Below are records; how many of their lines contain "button"? Answer with only the number.

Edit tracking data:
* * * * *

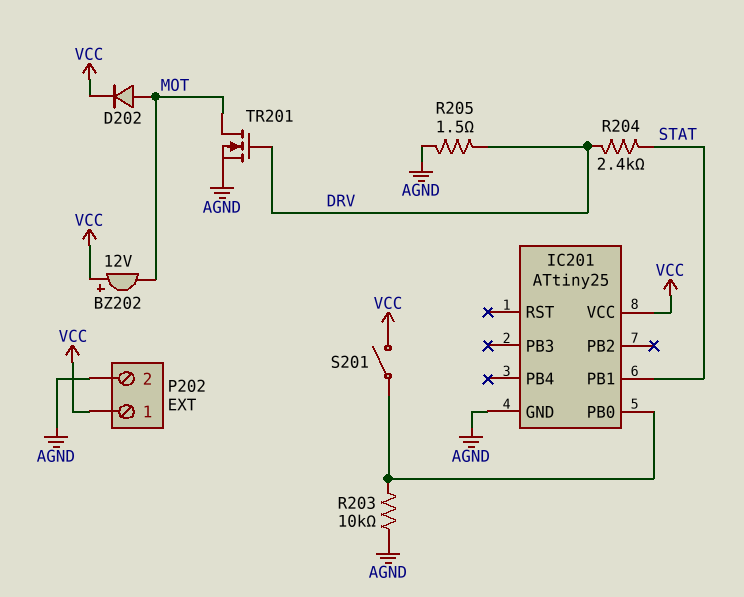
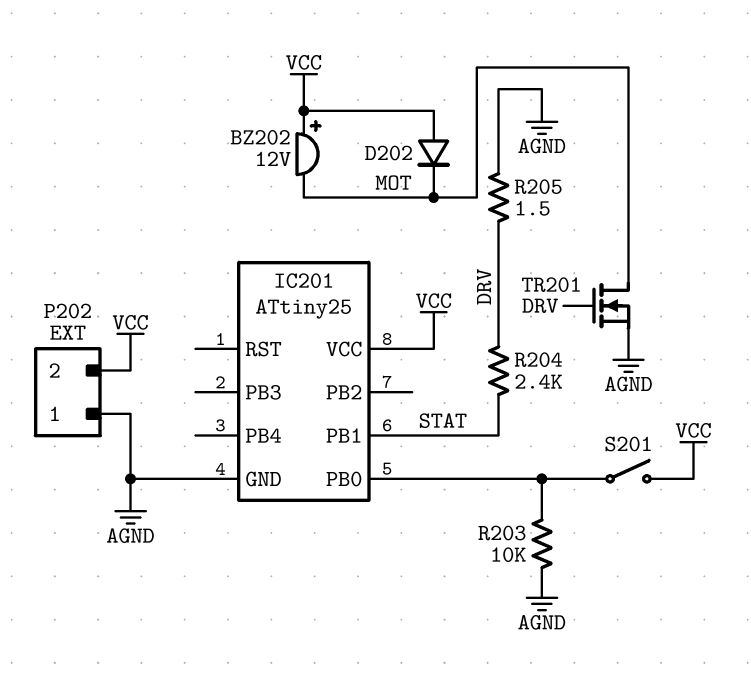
D202: diode (A MOT, K VCC) -> diode (A VCC, K MOT)
P202 pin 1: VCC -> AGND
P202 pin 2: AGND -> VCC

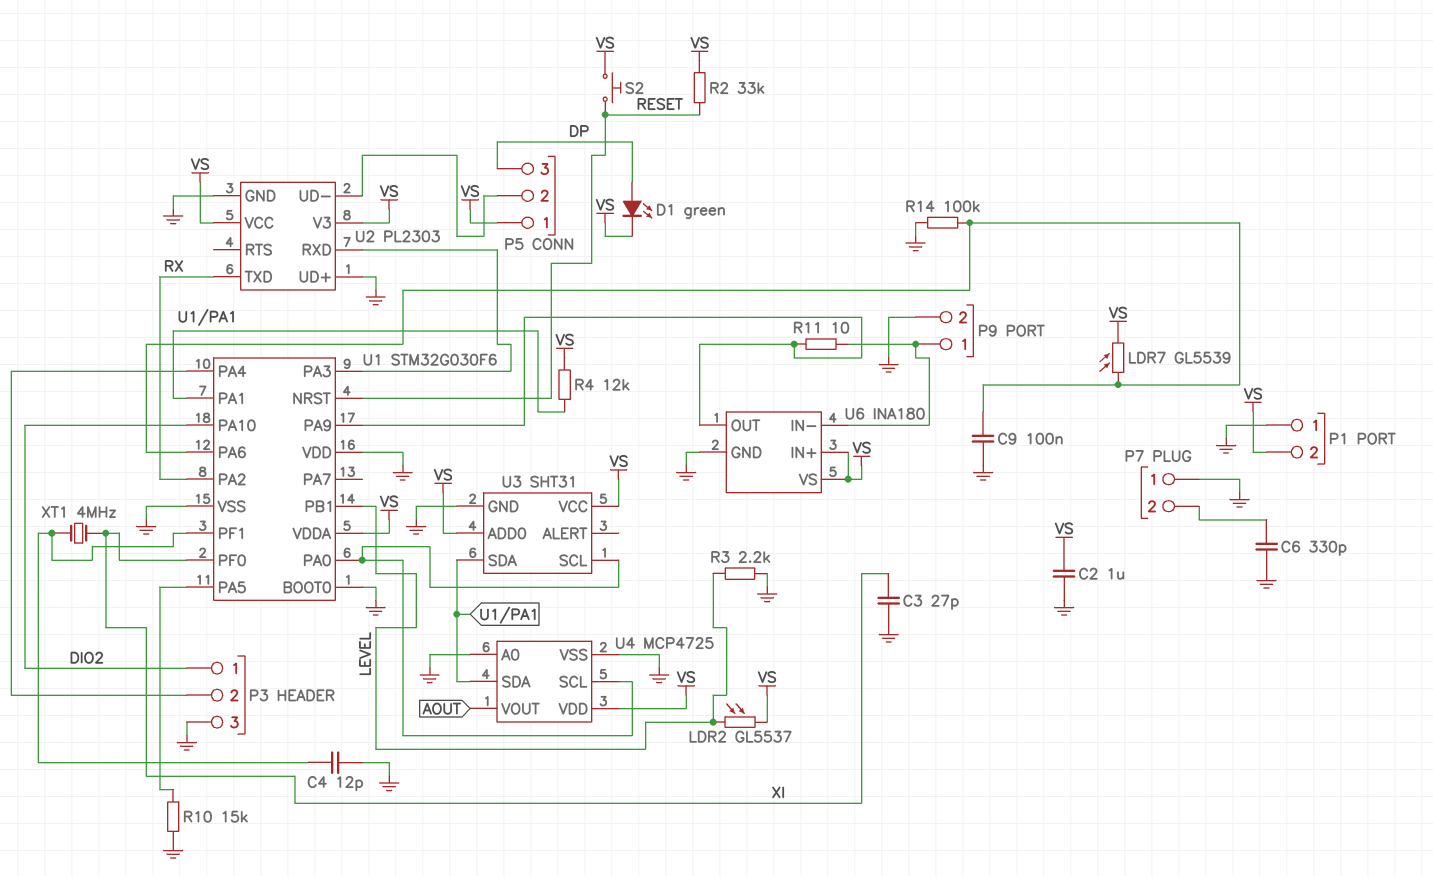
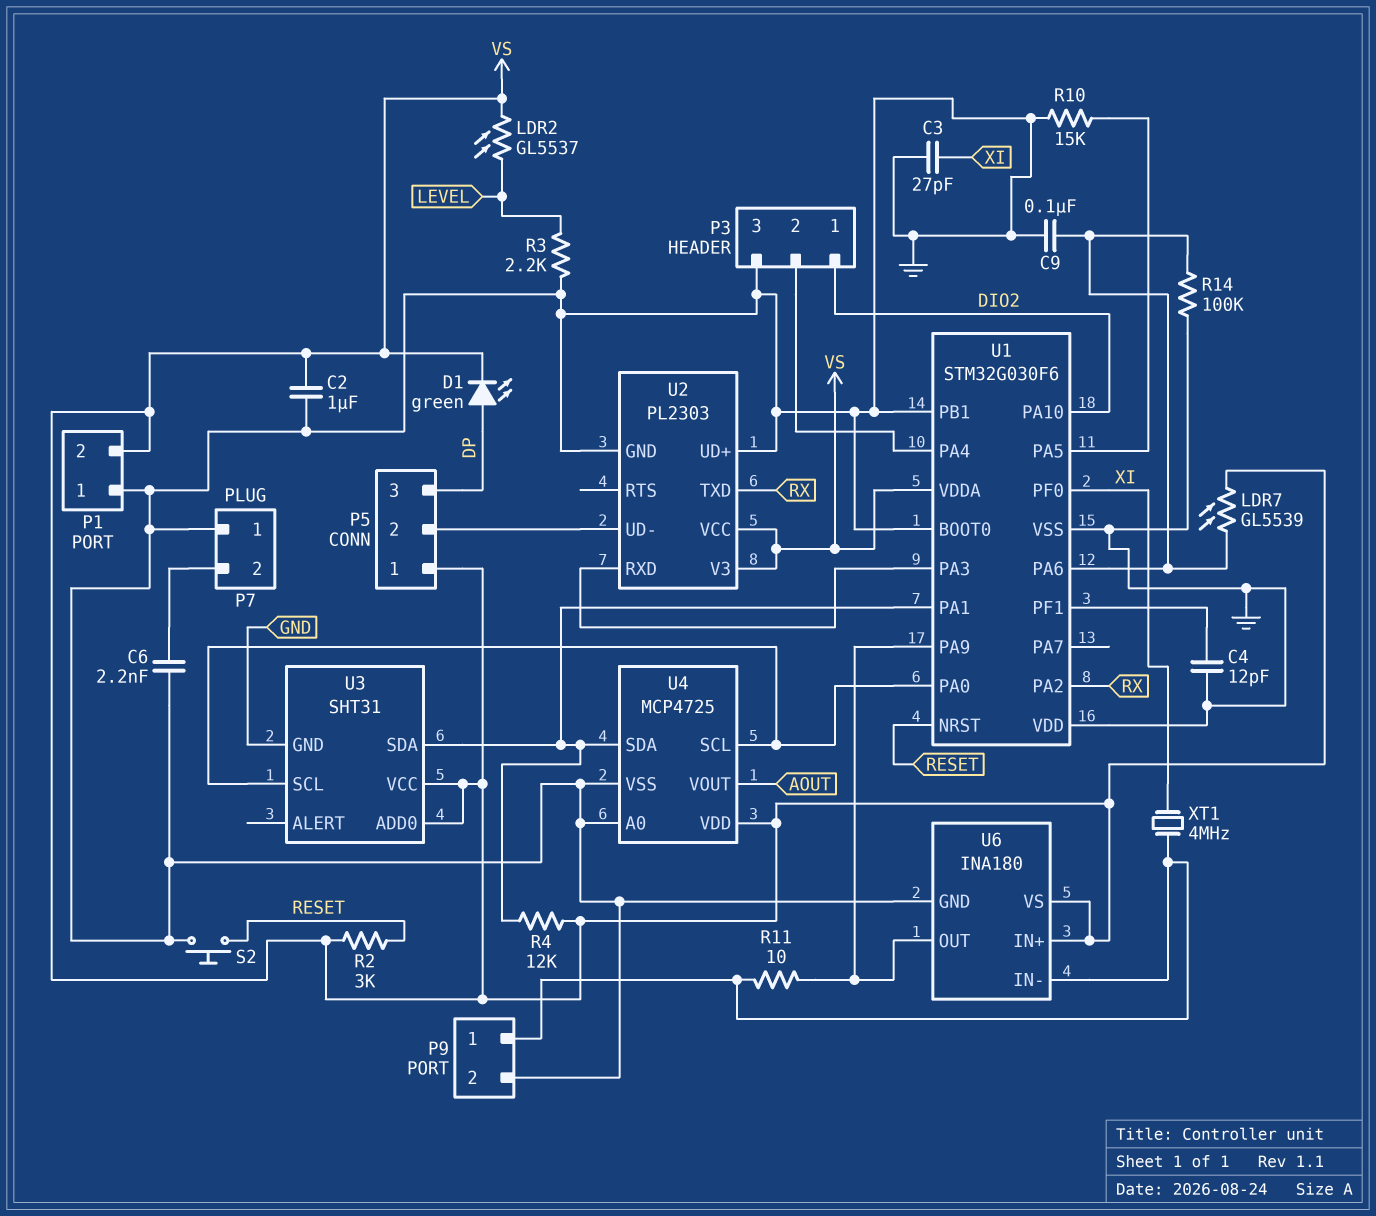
C6: 330pF (GND, P7/2) -> 2.2nF (GND, P7/2)
R2: 33k (RESET, VS) -> 3k (RESET, VS)
S2: button (RESET, VS) -> button (GND, RESET)
U1 pin PB1: LEVEL -> GND
XT1: 4MHz (U1/PF1, XI) -> 4MHz (P9/1, XI)

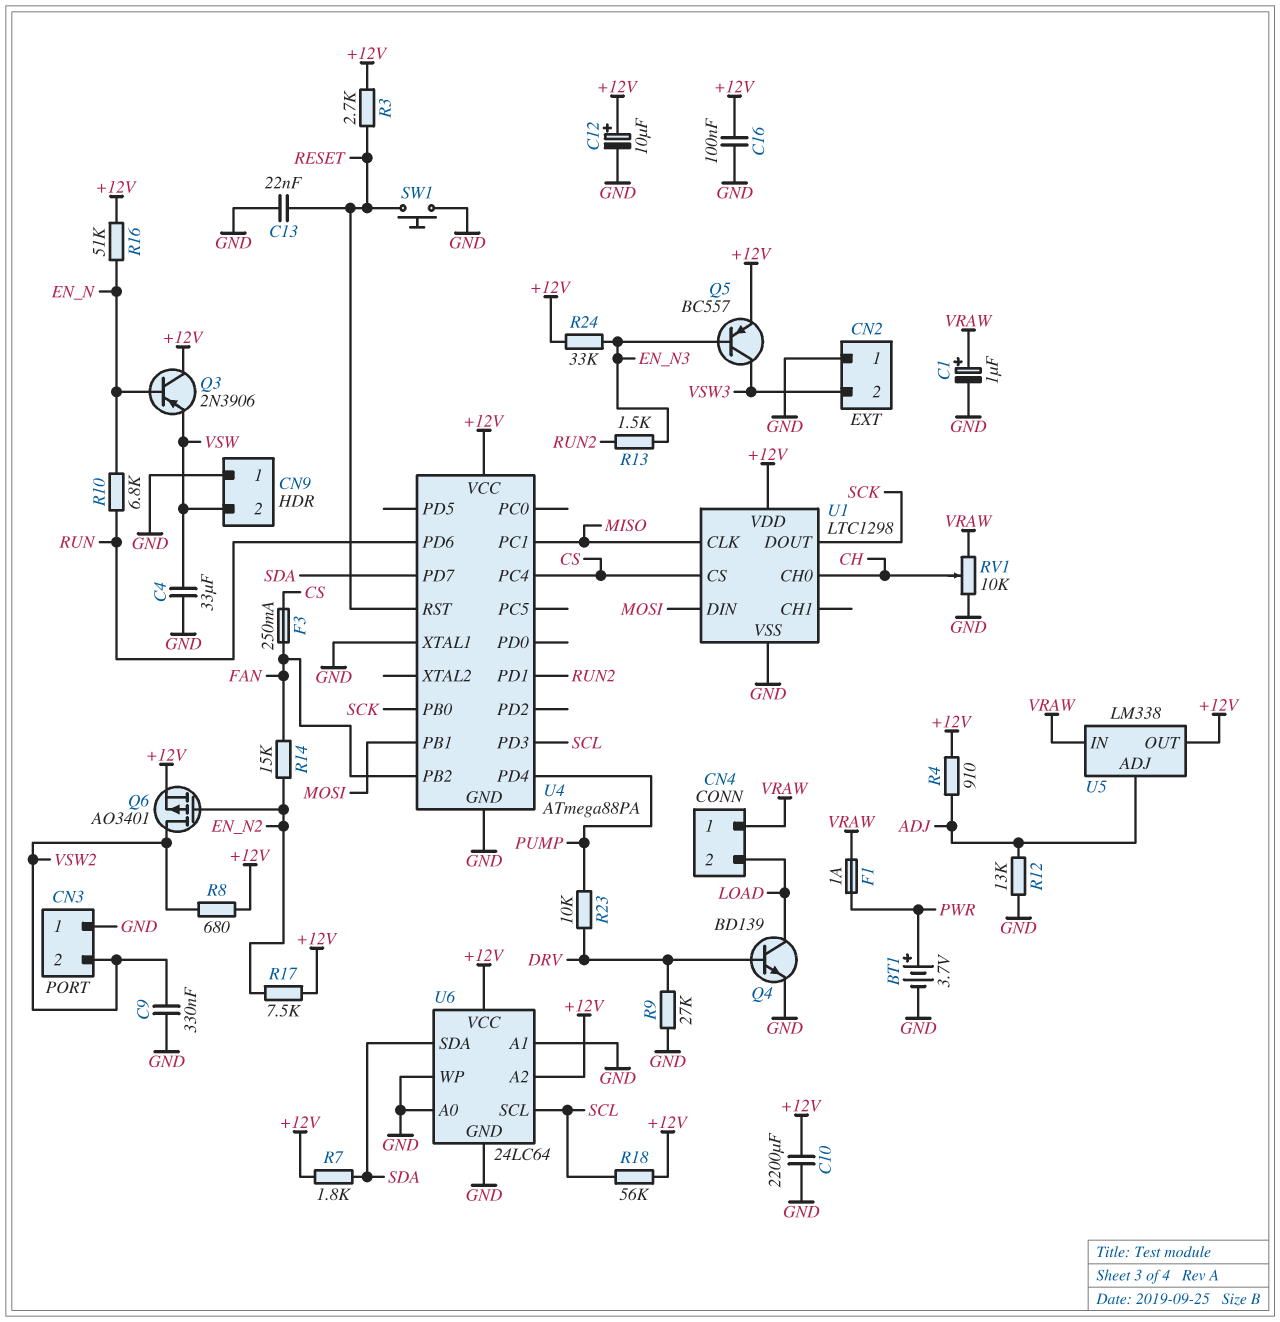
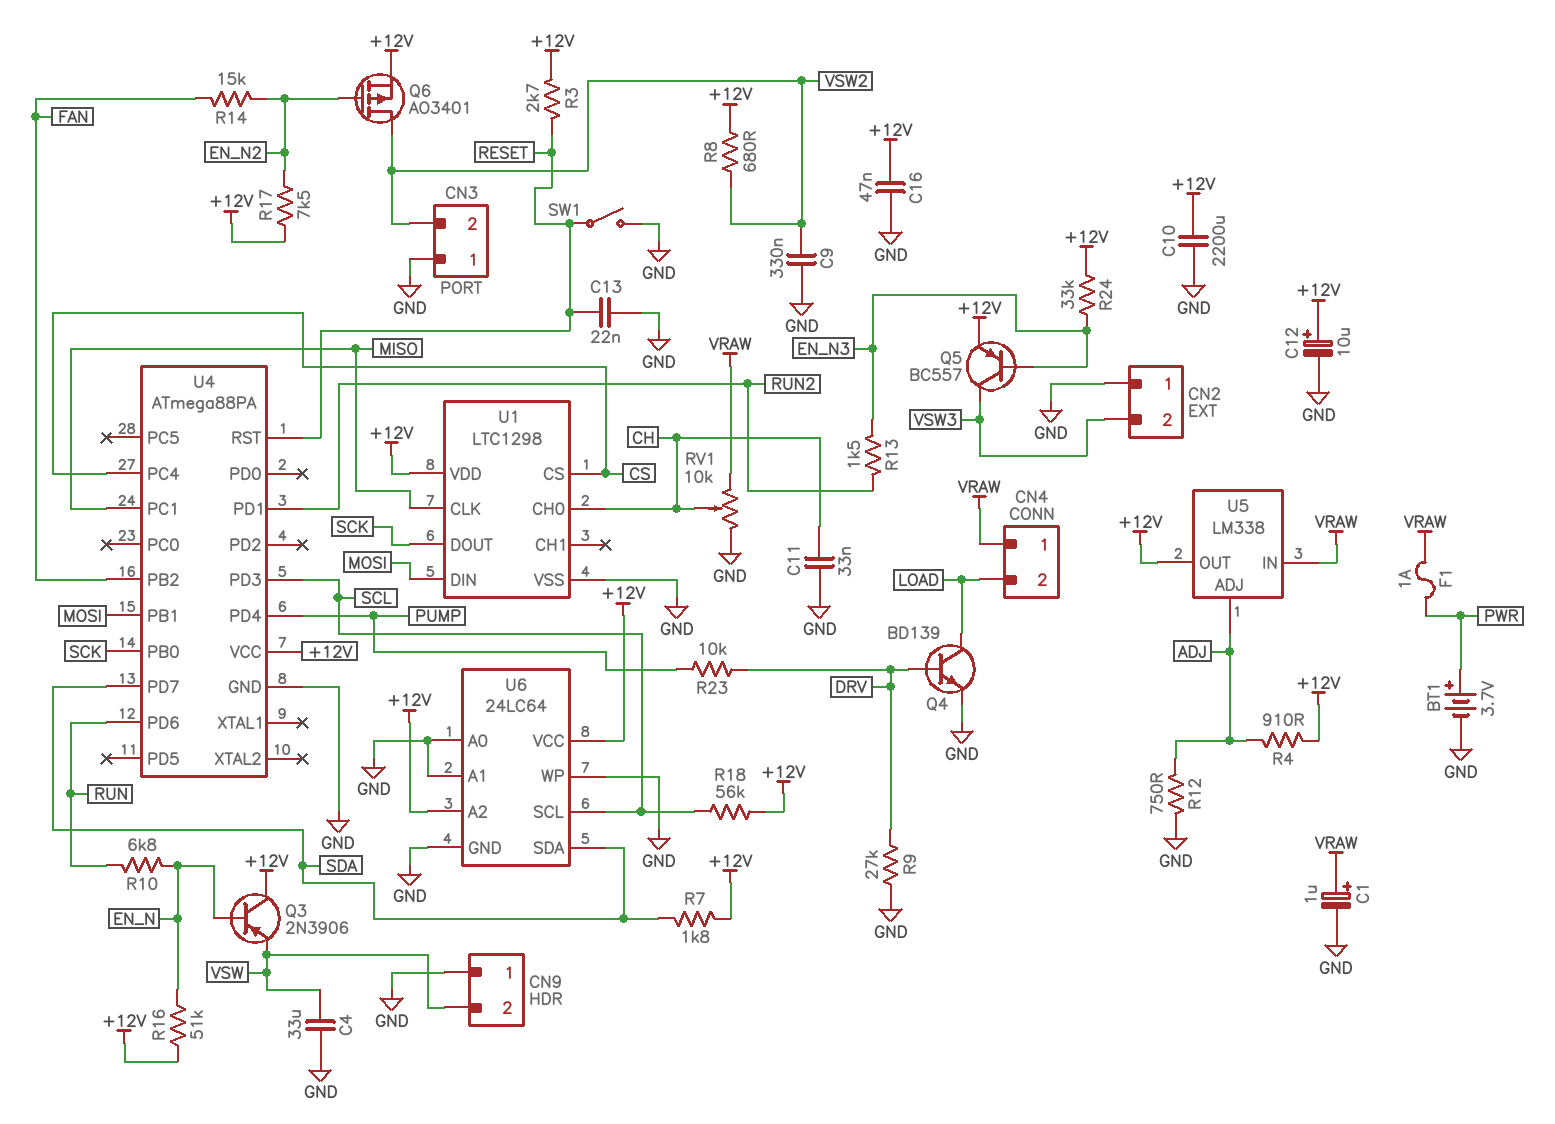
C11: none -> 33nF (CH, GND)
C16: 100nF (+12V, GND) -> 47nF (+12V, GND)
F3: 250mA (CS, FAN) -> none
R12: 13k (ADJ, GND) -> 750 (ADJ, GND)
SW1: button (GND, RESET) -> switch (GND, RESET)
U4 pin XTAL1: GND -> none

* * * * *

■ Answer below: 2